## Required work
Down to the last line, set down the material below exactly, excluding pictures.

## Available data
────────────────────

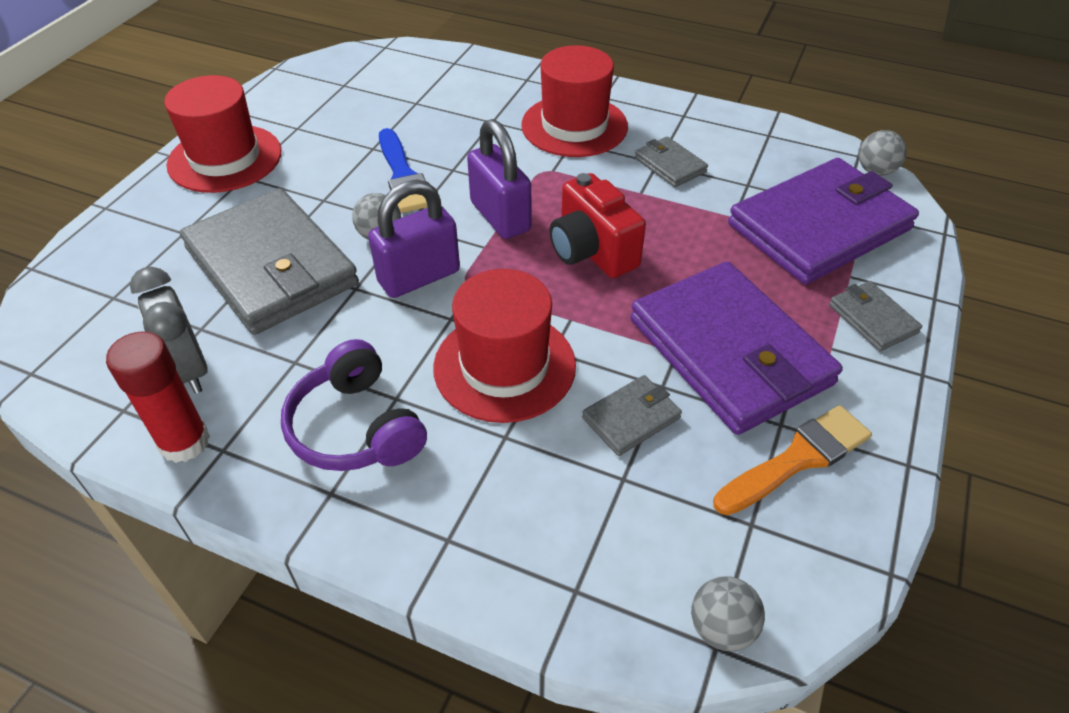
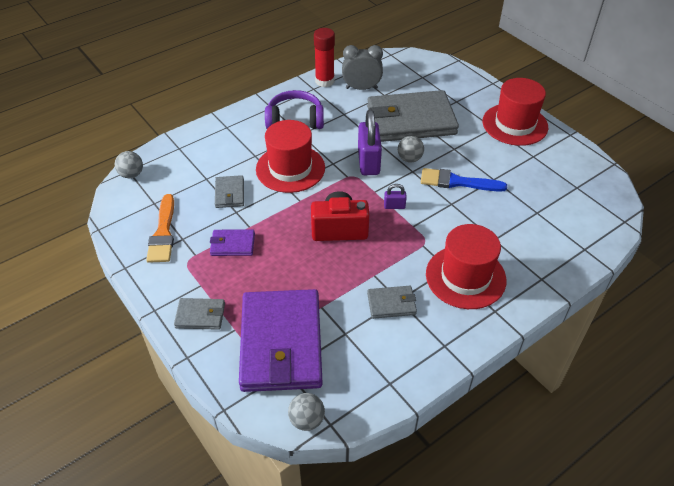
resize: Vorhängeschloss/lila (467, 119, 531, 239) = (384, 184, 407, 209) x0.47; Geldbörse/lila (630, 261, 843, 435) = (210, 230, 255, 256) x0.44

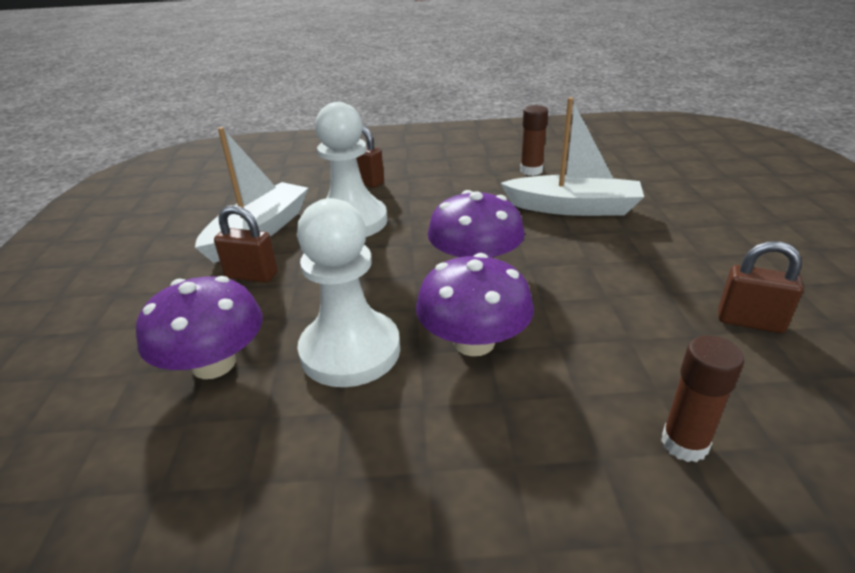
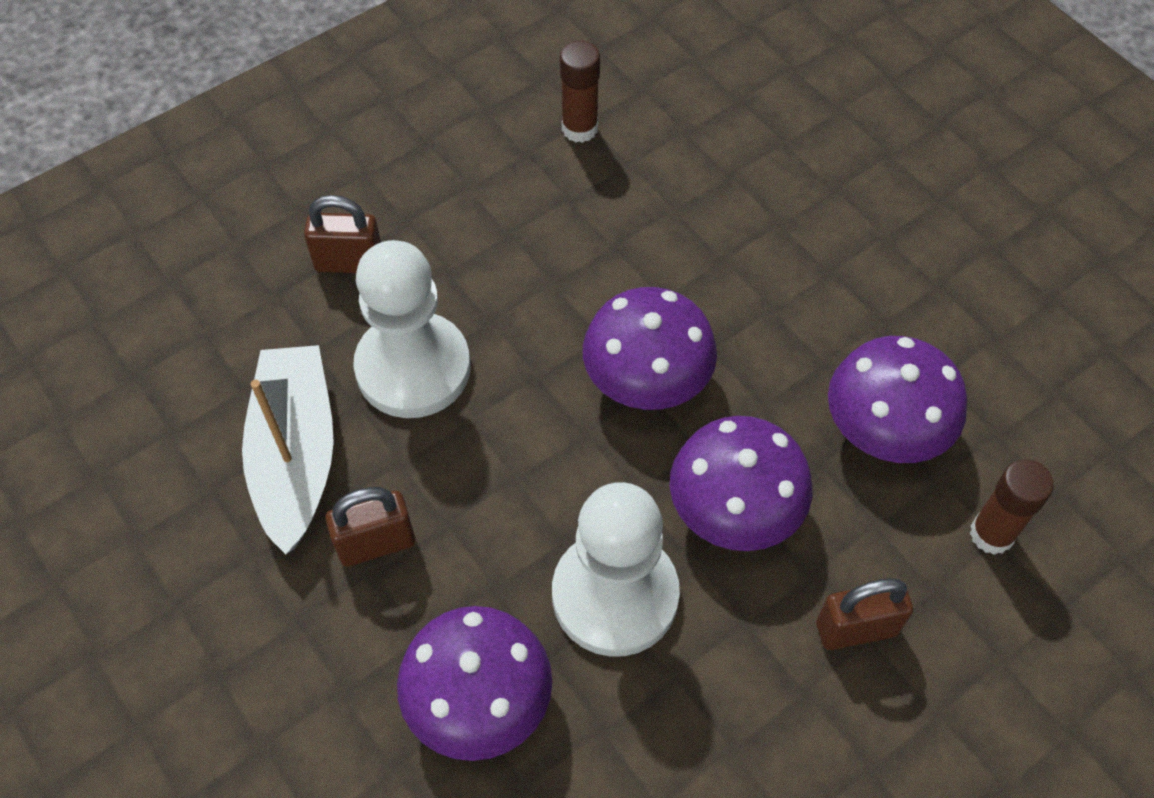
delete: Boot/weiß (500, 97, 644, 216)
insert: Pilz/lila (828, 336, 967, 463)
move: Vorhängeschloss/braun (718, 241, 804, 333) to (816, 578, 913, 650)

────────────────────

## Response to the exercise
resize: Vorhängeschloss/lila (467, 119, 531, 239) = (384, 184, 407, 209) x0.47; Geldbörse/lila (630, 261, 843, 435) = (210, 230, 255, 256) x0.44

delete: Boot/weiß (500, 97, 644, 216)
insert: Pilz/lila (828, 336, 967, 463)
move: Vorhängeschloss/braun (718, 241, 804, 333) to (816, 578, 913, 650)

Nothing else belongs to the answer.